- TASK INSTRUCTIONS
Count the lines of the records below that hold the word "none", and give only the number.

[Object position data]

________

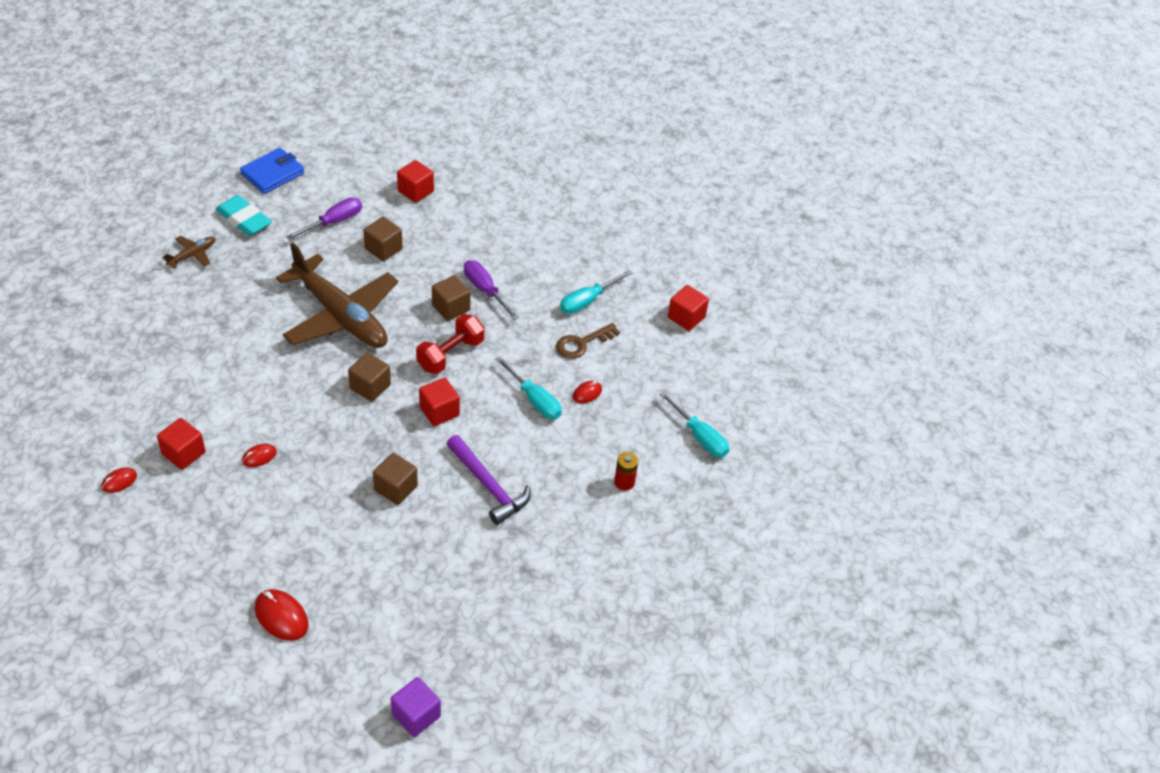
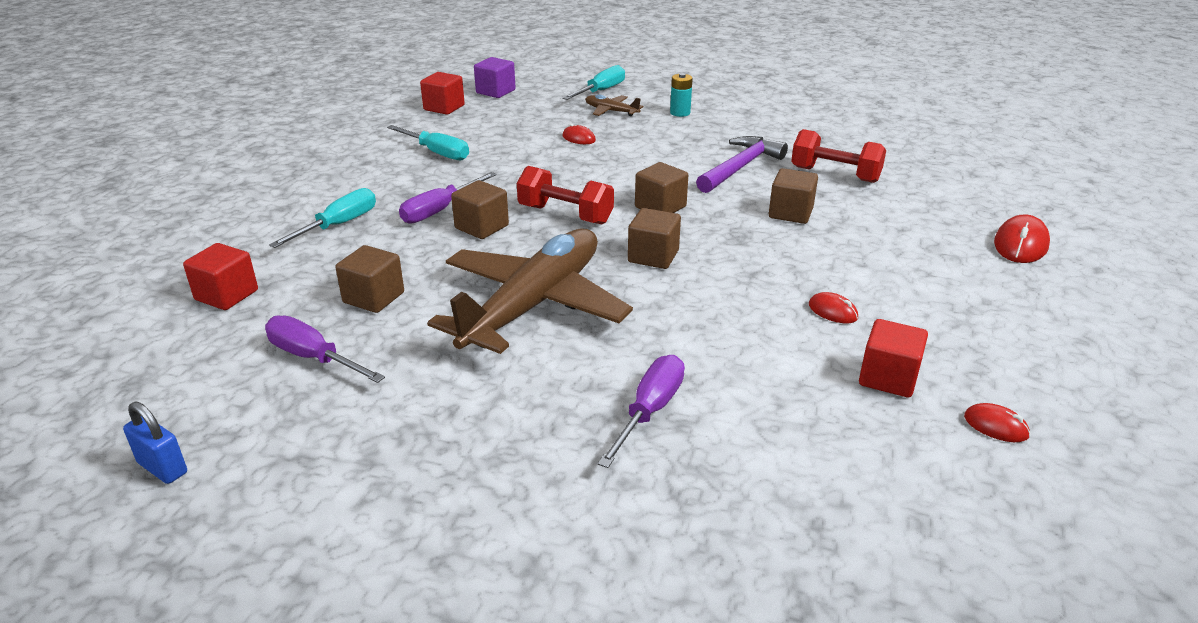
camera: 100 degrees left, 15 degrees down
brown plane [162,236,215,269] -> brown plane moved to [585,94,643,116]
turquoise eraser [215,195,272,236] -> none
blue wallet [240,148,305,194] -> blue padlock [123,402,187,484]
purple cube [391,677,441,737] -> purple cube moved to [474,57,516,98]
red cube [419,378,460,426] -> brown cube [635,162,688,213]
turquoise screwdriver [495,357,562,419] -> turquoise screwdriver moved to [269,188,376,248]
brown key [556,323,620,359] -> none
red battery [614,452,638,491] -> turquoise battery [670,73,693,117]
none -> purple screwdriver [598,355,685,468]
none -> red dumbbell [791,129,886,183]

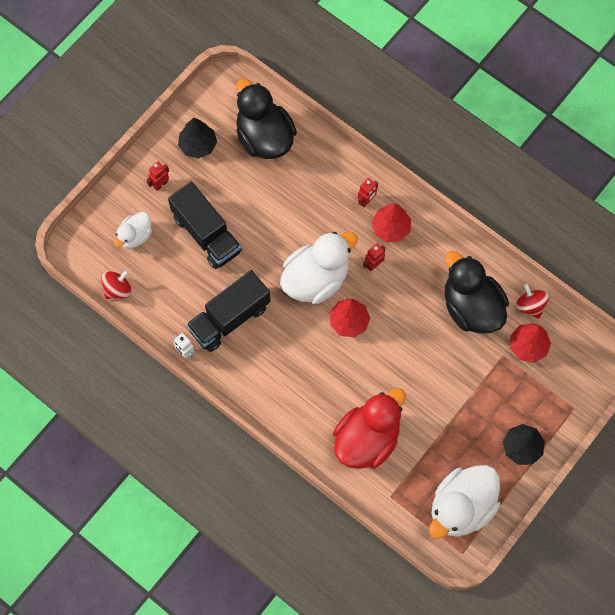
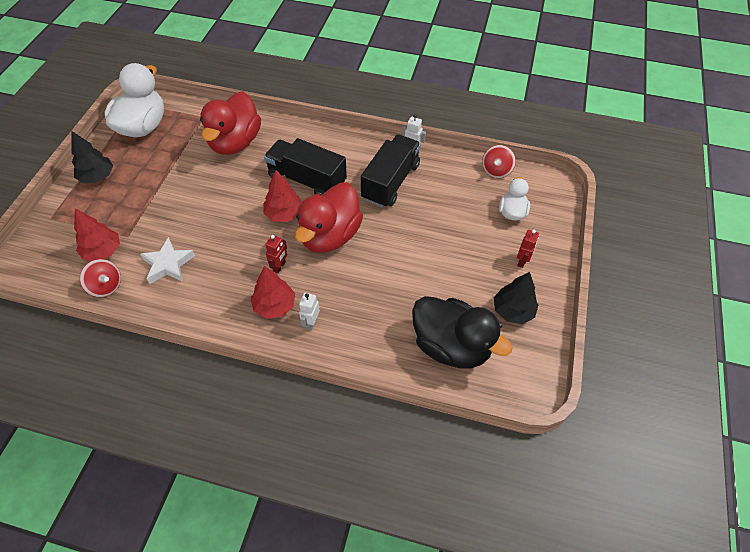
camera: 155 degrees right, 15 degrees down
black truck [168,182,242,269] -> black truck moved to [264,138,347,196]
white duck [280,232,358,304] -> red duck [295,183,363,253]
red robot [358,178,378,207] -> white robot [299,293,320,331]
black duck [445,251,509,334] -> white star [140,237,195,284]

________

- OUTPUT FOR THIS TASK
4